Excerpted data
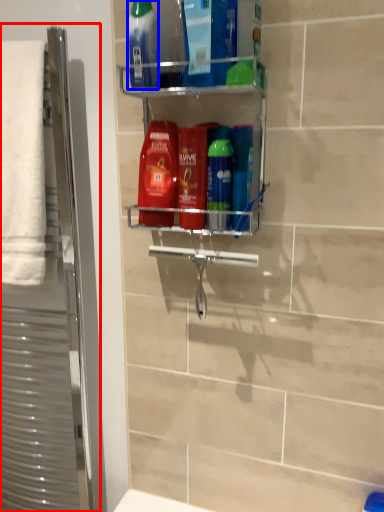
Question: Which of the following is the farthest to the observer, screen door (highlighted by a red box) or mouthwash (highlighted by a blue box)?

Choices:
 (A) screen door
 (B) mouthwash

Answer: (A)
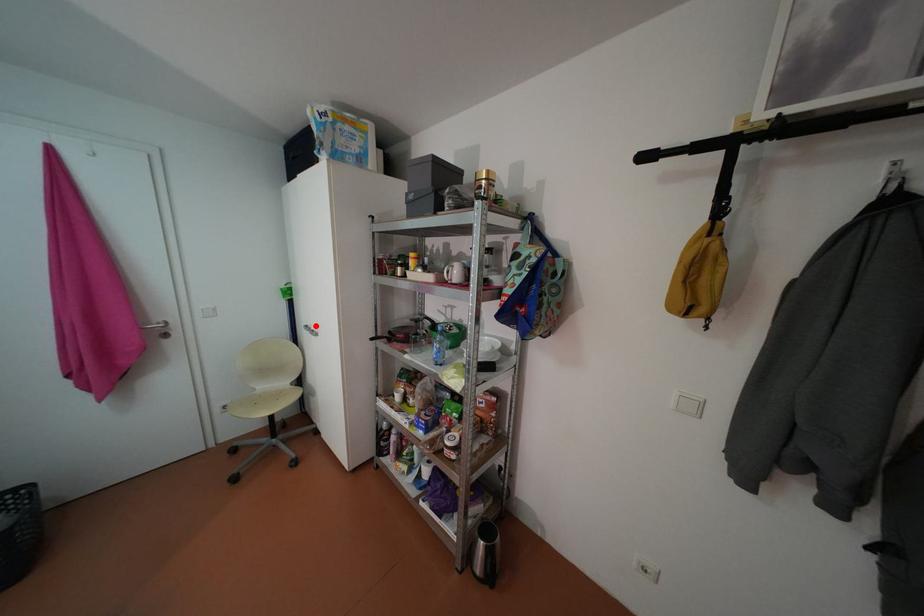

Work item
Please print the entries above line for line with identical wording, leaving the pictures out of your answer.

Solution for this exercise
Question: Which of the following is the farthest to the observer, screen door (highlighted by a red box) or mouthwash (highlighted by a blue box)?

Choices:
 (A) screen door
 (B) mouthwash

Answer: (A)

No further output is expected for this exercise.